*Recorded data*
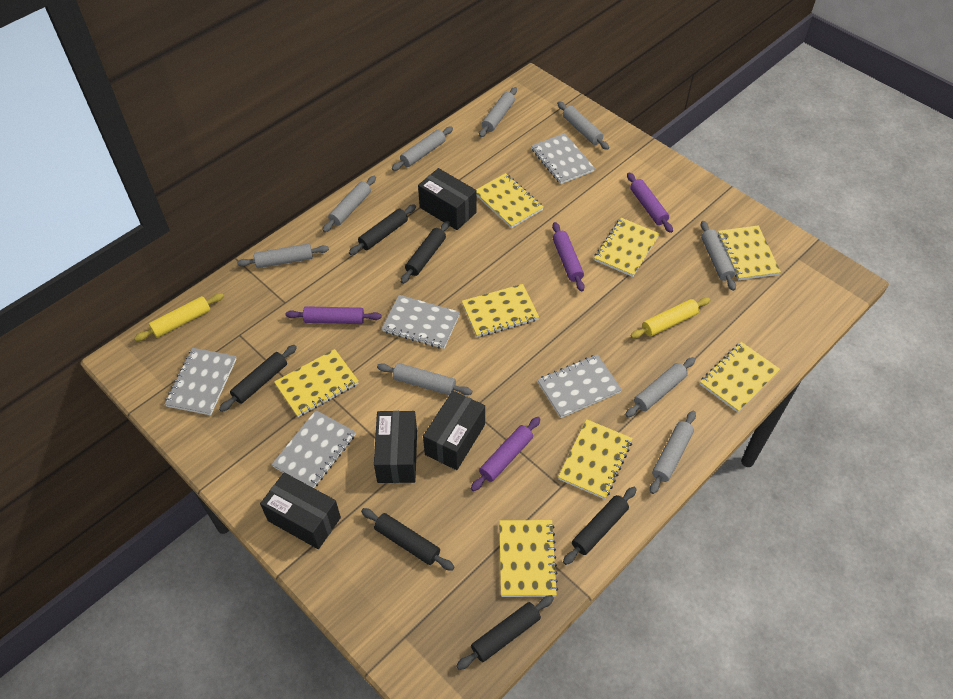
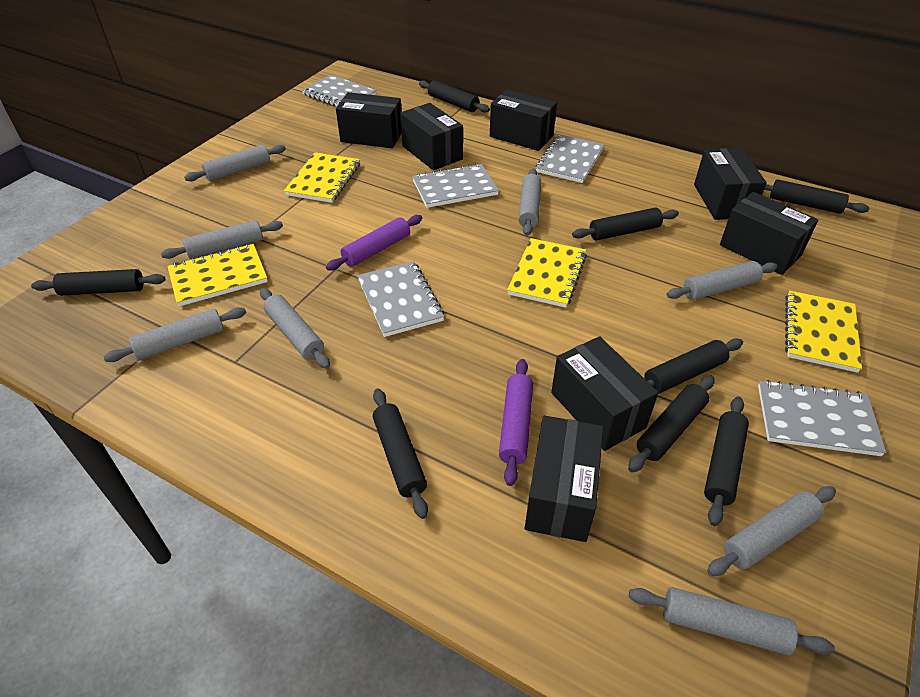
black box: 4 -> 7
black rolling pin: 6 -> 8
grey rolling pin: 9 -> 8
purple rolling pin: 4 -> 2
yellow notebook: 8 -> 4
yellow rolling pin: 2 -> 0

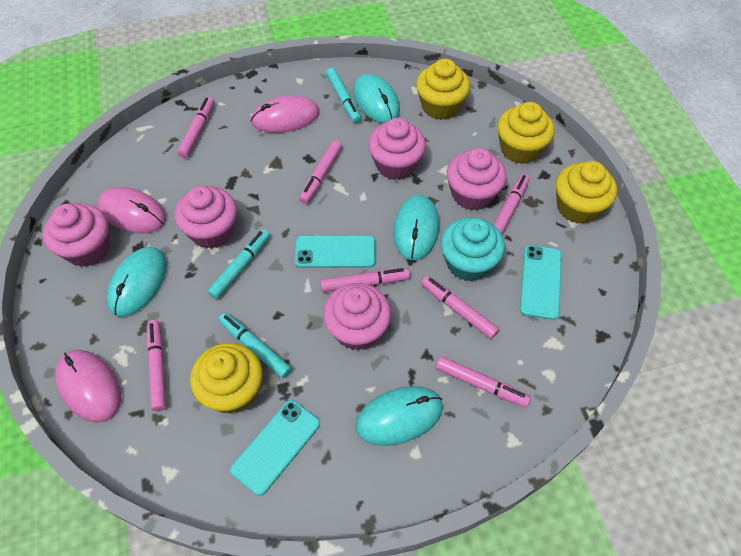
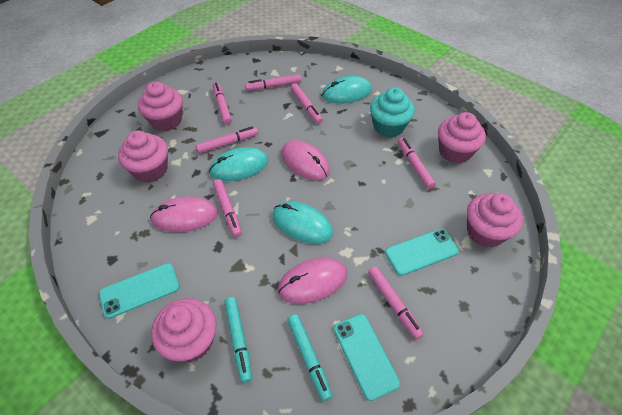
turquoise marker: 3 -> 2
turquoise mouse: 4 -> 3
yellow cupcake: 4 -> 0

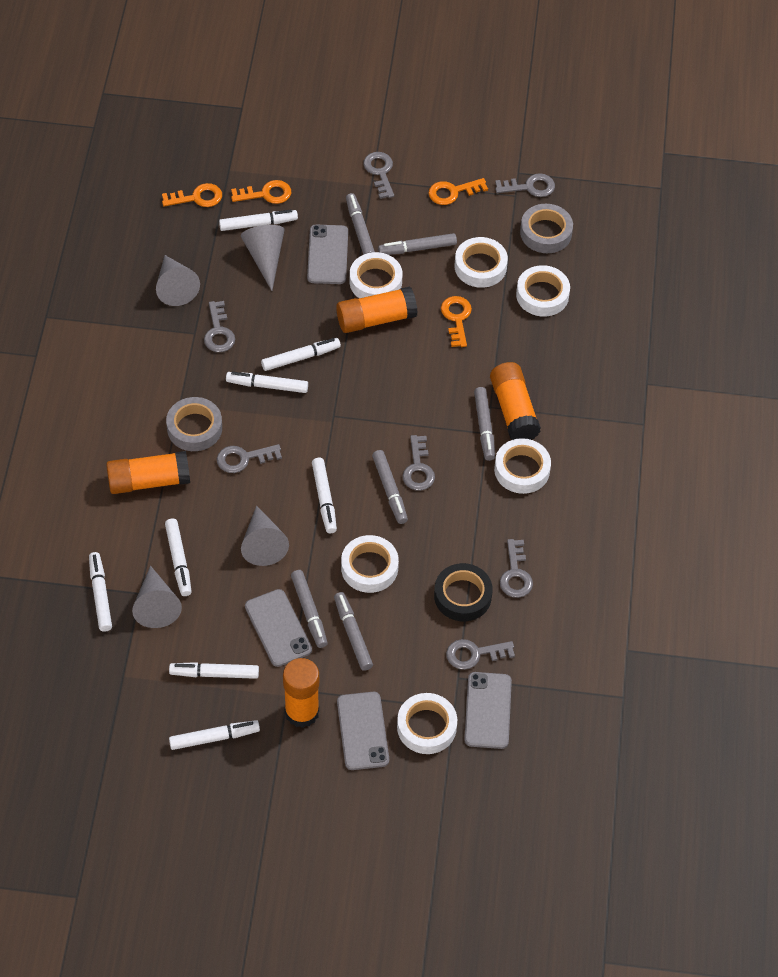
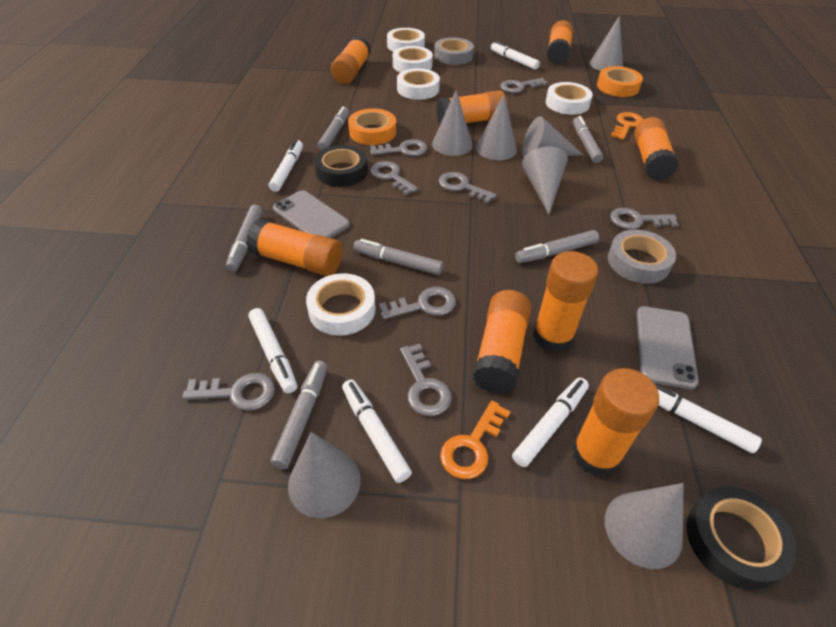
black tape: 1 -> 2
grey cone: 4 -> 7
grey key: 7 -> 8
grey phone: 4 -> 2
orange glue stick: 4 -> 8
orange key: 4 -> 2
orange tape: 0 -> 2
white marker: 8 -> 6
white tape: 6 -> 5

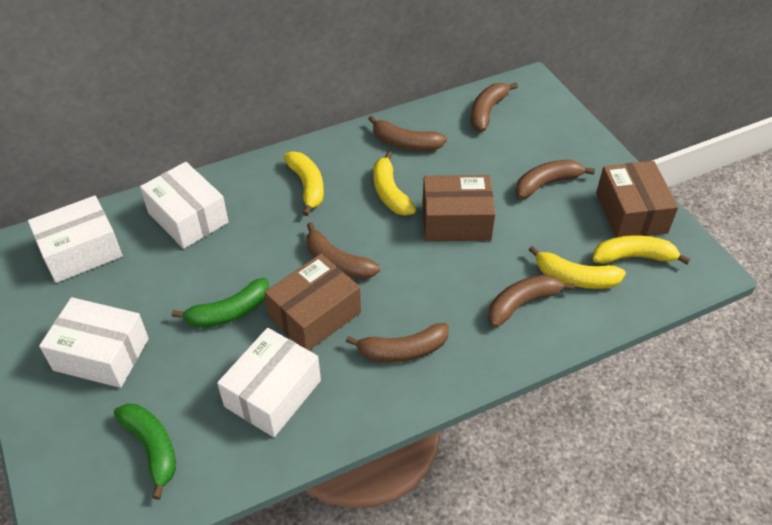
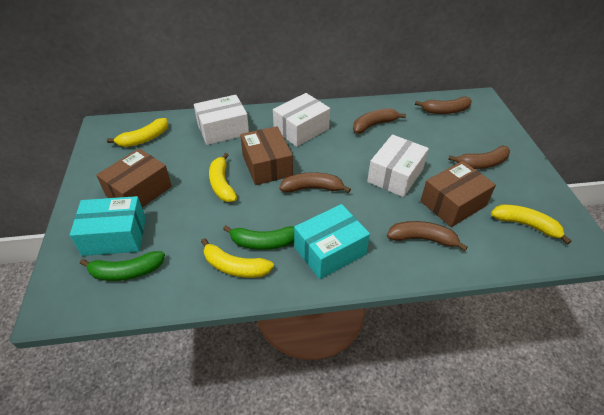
brown banana: 6 -> 5
turquoise box: 0 -> 2
white box: 4 -> 3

*Your assignment*
Copy every single line of the material above that holds "white".

*Response area*
white marker: 8 -> 6
white tape: 6 -> 5
white box: 4 -> 3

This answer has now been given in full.